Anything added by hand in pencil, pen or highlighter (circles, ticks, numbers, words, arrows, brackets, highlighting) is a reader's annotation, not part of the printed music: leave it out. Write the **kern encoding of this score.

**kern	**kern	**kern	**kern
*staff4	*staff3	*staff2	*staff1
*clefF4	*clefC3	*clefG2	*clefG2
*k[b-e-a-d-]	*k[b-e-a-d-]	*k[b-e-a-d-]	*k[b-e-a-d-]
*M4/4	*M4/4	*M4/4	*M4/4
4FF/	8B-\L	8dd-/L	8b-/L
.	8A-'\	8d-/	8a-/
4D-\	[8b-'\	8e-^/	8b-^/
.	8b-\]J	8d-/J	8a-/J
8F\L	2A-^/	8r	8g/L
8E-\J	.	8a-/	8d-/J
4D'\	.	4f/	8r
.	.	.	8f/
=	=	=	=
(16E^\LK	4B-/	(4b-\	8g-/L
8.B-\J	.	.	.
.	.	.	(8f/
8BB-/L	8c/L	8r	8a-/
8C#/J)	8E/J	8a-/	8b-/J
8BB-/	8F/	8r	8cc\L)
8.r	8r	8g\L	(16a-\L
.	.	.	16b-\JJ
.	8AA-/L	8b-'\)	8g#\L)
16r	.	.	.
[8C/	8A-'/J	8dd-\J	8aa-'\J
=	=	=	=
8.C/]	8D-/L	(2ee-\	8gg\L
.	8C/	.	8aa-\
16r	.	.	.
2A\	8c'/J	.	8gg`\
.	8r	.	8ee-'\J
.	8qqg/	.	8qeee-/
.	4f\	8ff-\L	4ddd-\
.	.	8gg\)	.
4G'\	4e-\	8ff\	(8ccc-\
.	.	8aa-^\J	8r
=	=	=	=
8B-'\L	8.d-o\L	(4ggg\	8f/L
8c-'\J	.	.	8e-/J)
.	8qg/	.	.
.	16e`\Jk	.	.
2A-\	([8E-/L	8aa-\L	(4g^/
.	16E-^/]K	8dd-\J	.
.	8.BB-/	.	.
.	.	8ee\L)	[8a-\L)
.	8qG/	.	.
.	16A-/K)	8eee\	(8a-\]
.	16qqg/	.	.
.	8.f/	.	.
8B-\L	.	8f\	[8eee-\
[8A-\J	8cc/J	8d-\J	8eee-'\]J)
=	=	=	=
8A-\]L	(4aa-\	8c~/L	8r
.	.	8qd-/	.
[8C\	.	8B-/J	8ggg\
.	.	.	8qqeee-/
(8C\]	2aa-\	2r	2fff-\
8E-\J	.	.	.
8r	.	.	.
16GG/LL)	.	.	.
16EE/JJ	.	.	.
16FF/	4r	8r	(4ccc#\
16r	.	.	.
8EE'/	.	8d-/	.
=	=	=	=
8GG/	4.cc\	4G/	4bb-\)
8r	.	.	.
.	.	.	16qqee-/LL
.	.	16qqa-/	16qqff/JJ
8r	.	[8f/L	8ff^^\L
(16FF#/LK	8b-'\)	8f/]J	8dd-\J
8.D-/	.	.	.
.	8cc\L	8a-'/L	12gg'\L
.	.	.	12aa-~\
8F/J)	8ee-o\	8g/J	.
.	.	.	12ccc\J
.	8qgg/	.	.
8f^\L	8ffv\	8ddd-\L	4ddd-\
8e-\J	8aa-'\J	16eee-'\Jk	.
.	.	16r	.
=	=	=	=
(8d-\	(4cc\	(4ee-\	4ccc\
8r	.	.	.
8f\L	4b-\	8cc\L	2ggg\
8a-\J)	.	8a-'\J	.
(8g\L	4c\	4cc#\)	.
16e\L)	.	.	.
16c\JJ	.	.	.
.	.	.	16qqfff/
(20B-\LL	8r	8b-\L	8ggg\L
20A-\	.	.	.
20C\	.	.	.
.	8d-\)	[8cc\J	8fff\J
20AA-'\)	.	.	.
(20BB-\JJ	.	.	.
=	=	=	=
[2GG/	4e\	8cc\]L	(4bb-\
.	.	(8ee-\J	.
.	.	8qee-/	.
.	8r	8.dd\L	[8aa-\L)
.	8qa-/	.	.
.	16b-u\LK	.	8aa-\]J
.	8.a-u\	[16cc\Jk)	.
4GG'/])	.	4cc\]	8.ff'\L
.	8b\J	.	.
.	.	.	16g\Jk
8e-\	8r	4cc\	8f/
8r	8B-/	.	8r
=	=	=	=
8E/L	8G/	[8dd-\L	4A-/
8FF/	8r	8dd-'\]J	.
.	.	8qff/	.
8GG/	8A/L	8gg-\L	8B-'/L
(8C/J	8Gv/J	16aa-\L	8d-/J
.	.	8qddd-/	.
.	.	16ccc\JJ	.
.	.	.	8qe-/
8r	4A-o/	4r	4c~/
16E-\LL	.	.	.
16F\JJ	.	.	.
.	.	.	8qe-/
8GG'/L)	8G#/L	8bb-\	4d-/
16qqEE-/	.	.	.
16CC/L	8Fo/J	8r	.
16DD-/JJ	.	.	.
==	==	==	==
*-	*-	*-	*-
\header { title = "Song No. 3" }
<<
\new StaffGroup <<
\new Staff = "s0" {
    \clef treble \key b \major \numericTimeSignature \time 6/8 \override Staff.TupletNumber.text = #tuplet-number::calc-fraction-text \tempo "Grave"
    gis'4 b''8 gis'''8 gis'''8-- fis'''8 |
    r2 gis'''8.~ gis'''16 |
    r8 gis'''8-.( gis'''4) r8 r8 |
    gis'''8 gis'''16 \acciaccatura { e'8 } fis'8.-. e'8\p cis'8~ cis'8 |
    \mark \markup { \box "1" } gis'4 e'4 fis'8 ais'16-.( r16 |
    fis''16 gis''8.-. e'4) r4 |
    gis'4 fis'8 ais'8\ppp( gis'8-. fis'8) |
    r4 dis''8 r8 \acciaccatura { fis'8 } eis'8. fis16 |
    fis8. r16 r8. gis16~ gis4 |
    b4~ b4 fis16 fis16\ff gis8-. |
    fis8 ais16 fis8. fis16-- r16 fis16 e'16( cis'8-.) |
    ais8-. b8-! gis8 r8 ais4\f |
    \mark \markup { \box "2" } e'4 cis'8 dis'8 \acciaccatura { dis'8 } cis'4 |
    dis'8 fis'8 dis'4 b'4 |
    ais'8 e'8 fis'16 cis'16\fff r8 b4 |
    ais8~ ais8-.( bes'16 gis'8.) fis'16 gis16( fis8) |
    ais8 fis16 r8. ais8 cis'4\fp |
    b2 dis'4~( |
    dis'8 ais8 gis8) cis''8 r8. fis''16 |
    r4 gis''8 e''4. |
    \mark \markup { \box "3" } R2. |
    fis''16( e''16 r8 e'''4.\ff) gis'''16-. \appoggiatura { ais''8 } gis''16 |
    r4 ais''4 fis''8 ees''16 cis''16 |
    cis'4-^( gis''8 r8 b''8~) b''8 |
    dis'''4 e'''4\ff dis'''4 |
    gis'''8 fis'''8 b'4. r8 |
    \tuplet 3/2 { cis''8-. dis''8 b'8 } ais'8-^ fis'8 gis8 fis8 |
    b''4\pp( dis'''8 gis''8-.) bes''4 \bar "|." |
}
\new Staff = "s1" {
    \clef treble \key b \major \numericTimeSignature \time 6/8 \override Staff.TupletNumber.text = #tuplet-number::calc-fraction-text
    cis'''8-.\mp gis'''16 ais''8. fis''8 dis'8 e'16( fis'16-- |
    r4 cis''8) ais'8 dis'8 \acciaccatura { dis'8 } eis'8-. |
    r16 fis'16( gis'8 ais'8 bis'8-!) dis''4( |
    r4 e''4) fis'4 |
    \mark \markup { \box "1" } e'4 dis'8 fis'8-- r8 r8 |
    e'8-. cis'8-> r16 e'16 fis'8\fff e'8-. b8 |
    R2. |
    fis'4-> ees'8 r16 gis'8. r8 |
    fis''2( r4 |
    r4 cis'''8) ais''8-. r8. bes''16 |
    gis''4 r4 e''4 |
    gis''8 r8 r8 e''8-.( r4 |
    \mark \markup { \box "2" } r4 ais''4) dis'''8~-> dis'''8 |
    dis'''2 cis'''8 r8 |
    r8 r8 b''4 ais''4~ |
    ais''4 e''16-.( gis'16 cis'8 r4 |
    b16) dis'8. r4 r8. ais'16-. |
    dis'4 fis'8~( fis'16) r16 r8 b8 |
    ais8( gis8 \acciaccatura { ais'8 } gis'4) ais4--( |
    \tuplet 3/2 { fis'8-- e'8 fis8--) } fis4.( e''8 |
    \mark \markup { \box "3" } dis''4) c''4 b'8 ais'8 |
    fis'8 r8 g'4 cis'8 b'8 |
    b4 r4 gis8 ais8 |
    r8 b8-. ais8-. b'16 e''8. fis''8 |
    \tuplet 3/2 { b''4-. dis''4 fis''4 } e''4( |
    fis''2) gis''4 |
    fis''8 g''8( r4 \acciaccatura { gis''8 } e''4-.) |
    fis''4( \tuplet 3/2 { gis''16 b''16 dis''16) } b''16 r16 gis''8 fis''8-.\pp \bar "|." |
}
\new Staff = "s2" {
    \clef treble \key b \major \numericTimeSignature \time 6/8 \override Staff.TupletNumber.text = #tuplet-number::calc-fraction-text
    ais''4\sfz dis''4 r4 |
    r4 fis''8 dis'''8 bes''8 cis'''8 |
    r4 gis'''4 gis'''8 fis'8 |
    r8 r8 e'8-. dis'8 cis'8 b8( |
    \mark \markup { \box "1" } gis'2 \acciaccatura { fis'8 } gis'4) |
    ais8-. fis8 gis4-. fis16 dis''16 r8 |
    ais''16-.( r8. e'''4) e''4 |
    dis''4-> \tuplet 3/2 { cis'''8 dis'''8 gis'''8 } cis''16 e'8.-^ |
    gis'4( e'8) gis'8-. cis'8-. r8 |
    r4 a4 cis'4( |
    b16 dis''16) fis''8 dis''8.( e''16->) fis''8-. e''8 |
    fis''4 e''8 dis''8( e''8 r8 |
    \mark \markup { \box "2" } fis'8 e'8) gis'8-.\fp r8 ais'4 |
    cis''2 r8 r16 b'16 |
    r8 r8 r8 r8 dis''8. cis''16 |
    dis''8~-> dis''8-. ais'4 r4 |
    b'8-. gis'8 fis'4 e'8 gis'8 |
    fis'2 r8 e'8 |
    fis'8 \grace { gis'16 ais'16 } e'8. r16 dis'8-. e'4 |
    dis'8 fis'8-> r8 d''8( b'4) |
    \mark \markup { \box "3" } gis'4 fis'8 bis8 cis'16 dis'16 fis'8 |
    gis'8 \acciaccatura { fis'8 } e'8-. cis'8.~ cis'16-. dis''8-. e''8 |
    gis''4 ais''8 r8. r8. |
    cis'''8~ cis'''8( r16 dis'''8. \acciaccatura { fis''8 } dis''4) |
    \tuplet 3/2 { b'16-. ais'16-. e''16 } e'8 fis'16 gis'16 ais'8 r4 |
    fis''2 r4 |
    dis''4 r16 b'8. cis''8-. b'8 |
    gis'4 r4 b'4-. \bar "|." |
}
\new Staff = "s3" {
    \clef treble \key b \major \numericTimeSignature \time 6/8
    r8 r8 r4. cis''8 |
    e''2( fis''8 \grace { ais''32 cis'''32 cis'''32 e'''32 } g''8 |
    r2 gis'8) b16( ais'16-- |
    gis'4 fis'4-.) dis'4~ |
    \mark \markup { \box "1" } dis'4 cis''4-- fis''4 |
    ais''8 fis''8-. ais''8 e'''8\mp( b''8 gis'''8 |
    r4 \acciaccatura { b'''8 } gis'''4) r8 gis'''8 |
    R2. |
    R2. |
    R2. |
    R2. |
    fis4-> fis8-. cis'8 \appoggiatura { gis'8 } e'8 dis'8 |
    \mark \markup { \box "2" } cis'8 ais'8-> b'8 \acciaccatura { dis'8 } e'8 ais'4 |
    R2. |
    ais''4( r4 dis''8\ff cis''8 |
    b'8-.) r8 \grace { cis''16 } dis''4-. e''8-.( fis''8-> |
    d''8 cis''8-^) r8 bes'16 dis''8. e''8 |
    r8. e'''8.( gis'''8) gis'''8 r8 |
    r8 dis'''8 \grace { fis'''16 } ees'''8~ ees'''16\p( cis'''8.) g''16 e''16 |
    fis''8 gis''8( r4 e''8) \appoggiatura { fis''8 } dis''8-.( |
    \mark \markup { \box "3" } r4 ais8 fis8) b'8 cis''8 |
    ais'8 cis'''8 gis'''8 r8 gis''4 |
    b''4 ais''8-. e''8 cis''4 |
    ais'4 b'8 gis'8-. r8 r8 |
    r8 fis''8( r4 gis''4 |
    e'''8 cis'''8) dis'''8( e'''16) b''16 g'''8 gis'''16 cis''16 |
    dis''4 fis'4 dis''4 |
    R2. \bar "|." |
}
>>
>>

■ ■ ■ ■ ■ ■ ■

Your objective: Count the lines in the records above that contain the string "grace", and give only that number.

Final result: 4